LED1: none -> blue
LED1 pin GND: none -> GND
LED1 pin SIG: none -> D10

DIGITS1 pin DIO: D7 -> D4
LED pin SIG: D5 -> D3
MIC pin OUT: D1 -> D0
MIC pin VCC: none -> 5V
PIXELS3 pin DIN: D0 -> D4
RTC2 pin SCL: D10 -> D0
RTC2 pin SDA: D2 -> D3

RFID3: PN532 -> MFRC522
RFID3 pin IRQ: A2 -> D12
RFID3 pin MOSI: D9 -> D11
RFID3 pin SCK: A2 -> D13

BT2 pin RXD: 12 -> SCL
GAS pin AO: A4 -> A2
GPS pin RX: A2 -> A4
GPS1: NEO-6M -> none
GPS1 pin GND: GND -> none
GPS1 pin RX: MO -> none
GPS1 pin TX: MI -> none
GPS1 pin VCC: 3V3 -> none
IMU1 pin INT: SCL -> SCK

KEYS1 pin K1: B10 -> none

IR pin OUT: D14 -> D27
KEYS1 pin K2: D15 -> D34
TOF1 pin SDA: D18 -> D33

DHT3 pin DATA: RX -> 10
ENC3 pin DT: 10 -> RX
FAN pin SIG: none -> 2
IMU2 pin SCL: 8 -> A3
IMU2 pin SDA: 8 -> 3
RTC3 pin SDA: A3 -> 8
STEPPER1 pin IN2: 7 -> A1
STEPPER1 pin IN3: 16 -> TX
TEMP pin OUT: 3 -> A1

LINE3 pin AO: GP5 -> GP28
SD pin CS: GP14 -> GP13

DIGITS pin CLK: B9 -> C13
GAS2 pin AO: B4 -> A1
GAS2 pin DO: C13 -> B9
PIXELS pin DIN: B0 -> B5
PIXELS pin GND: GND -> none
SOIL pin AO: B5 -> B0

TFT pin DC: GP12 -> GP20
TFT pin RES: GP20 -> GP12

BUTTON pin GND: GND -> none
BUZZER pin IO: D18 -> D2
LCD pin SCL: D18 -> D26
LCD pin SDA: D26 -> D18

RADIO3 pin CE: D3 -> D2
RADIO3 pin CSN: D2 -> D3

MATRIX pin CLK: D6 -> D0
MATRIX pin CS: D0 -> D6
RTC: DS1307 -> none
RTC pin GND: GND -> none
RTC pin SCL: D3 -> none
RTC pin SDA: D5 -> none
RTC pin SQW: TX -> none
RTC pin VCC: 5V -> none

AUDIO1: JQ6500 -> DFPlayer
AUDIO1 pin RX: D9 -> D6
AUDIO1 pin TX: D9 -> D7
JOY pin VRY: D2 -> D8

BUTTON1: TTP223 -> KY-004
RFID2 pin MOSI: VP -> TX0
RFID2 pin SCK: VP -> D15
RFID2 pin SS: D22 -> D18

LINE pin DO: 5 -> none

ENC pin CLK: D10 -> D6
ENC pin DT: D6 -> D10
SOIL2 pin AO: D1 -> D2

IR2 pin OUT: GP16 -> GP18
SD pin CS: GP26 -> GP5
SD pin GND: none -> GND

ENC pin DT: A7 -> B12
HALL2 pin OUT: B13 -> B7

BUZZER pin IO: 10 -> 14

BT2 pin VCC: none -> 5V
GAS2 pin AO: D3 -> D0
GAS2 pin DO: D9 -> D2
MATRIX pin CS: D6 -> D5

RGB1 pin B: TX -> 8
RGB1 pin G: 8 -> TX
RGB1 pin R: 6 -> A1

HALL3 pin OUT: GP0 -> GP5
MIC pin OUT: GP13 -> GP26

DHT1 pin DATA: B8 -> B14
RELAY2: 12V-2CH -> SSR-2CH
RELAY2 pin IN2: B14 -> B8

***

*WHAT TO DO*
Only the lines from the one with "RADIO3 pin CSN: D2 -> D3" through the last line of the material above are to be duplicated, exactly and with both ends kept.

*TASK RESPONSE*
RADIO3 pin CSN: D2 -> D3

MATRIX pin CLK: D6 -> D0
MATRIX pin CS: D0 -> D6
RTC: DS1307 -> none
RTC pin GND: GND -> none
RTC pin SCL: D3 -> none
RTC pin SDA: D5 -> none
RTC pin SQW: TX -> none
RTC pin VCC: 5V -> none

AUDIO1: JQ6500 -> DFPlayer
AUDIO1 pin RX: D9 -> D6
AUDIO1 pin TX: D9 -> D7
JOY pin VRY: D2 -> D8

BUTTON1: TTP223 -> KY-004
RFID2 pin MOSI: VP -> TX0
RFID2 pin SCK: VP -> D15
RFID2 pin SS: D22 -> D18

LINE pin DO: 5 -> none

ENC pin CLK: D10 -> D6
ENC pin DT: D6 -> D10
SOIL2 pin AO: D1 -> D2

IR2 pin OUT: GP16 -> GP18
SD pin CS: GP26 -> GP5
SD pin GND: none -> GND

ENC pin DT: A7 -> B12
HALL2 pin OUT: B13 -> B7

BUZZER pin IO: 10 -> 14

BT2 pin VCC: none -> 5V
GAS2 pin AO: D3 -> D0
GAS2 pin DO: D9 -> D2
MATRIX pin CS: D6 -> D5

RGB1 pin B: TX -> 8
RGB1 pin G: 8 -> TX
RGB1 pin R: 6 -> A1

HALL3 pin OUT: GP0 -> GP5
MIC pin OUT: GP13 -> GP26

DHT1 pin DATA: B8 -> B14
RELAY2: 12V-2CH -> SSR-2CH
RELAY2 pin IN2: B14 -> B8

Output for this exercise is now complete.